▸ Records contained in a dataset:
--- START ---
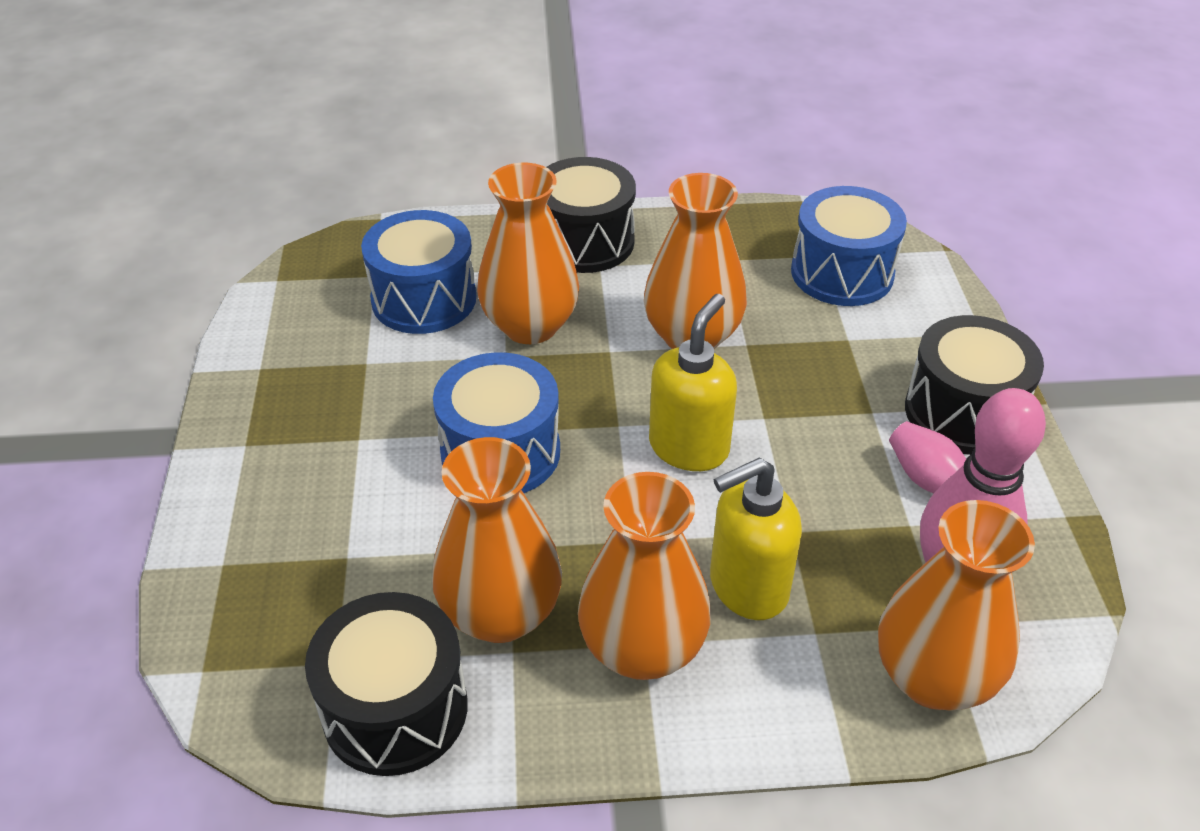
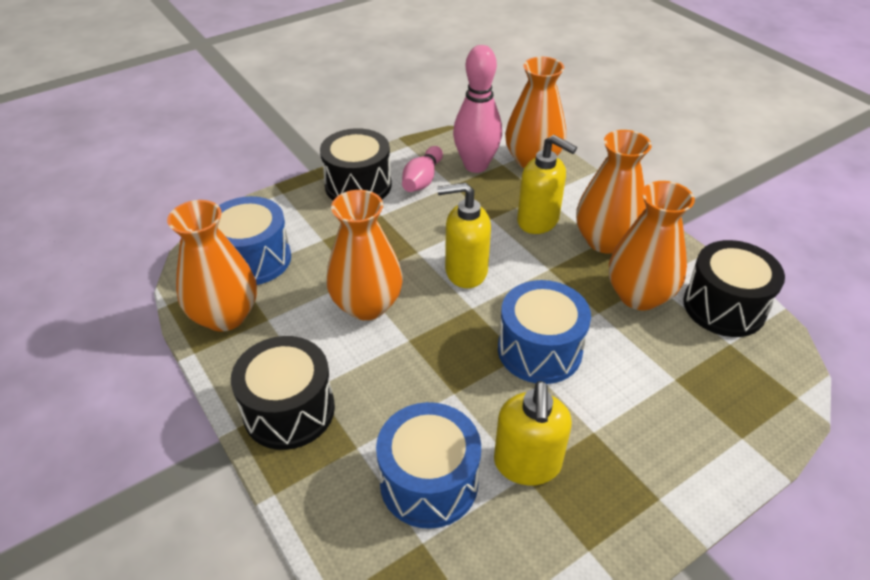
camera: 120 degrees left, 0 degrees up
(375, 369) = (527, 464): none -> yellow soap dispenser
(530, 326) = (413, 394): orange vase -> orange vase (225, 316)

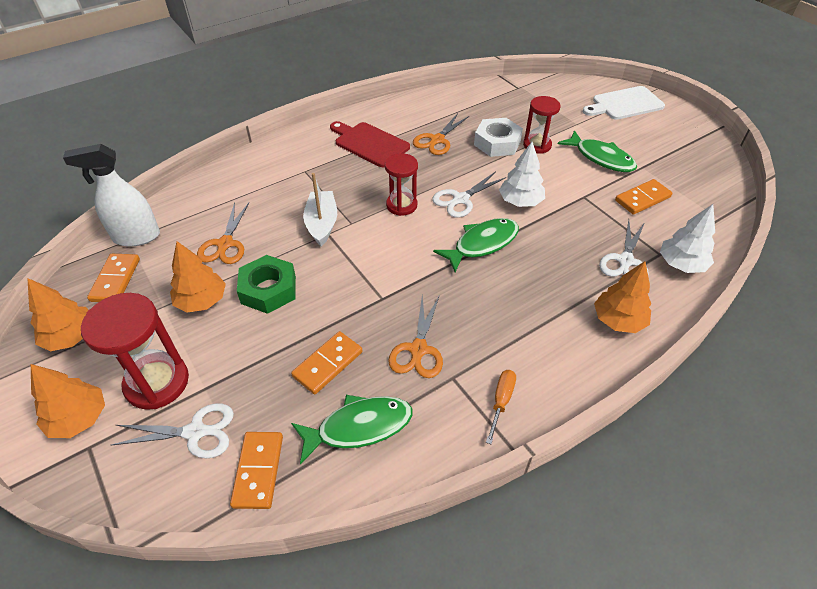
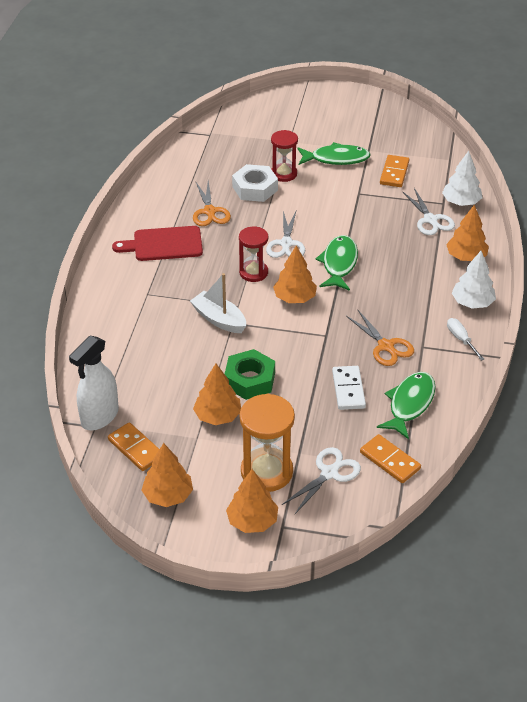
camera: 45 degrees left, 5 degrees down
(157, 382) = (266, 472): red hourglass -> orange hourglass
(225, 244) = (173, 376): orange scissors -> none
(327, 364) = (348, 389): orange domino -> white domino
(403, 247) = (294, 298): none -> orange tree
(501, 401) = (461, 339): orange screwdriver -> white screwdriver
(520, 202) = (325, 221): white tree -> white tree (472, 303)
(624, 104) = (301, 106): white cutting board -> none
--- END ---
▸ What is required:
Pictures stay out; reproduce every line of the records exactly.

▸ Solution:
camera: 120 degrees left, 0 degrees up
(375, 369) = (527, 464): none -> yellow soap dispenser
(530, 326) = (413, 394): orange vase -> orange vase (225, 316)

camera: 45 degrees left, 5 degrees down
(157, 382) = (266, 472): red hourglass -> orange hourglass
(225, 244) = (173, 376): orange scissors -> none
(327, 364) = (348, 389): orange domino -> white domino
(403, 247) = (294, 298): none -> orange tree
(501, 401) = (461, 339): orange screwdriver -> white screwdriver
(520, 202) = (325, 221): white tree -> white tree (472, 303)
(624, 104) = (301, 106): white cutting board -> none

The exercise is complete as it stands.